# What the task asks
Everything from the line with "pink stacking toy" to the end of the material is to be retyped exactly, both ends included, and nothing else.

# Supplied material
....

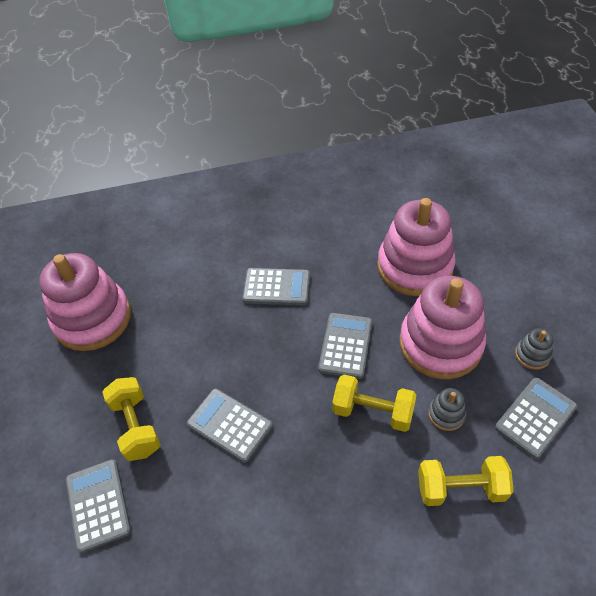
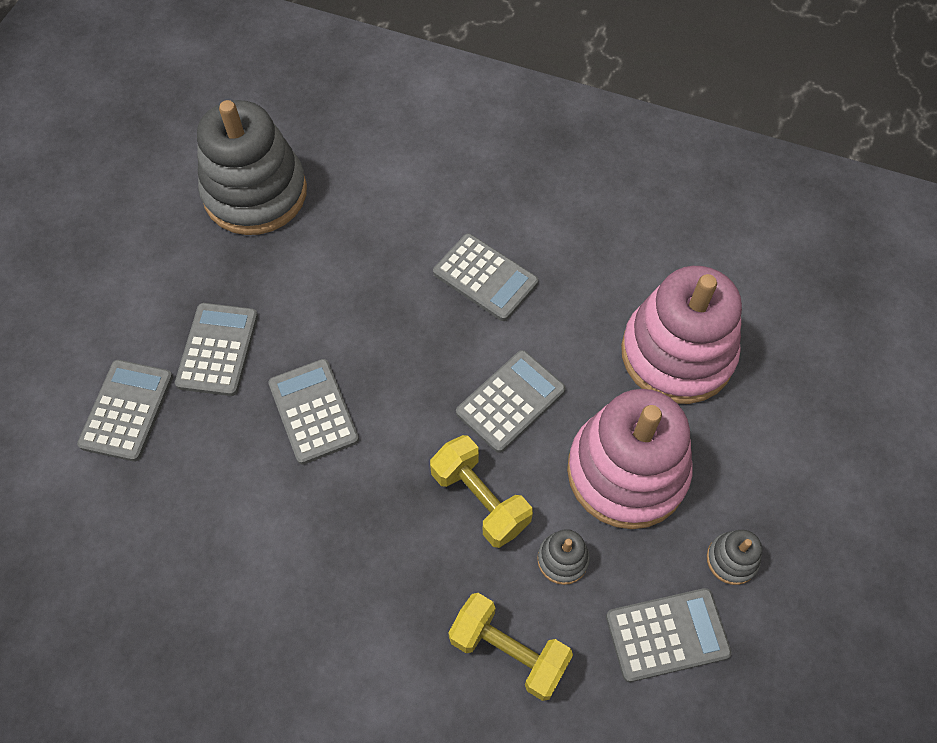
camera: 30 degrees right, 10 degrees up
pink stacking toy [39,253,131,351] -> grey stacking toy [197,100,307,235]
yellow dumbbell [102,377,161,461] -> grey calculator [175,303,258,396]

....

# Expected output
pink stacking toy [39,253,131,351] -> grey stacking toy [197,100,307,235]
yellow dumbbell [102,377,161,461] -> grey calculator [175,303,258,396]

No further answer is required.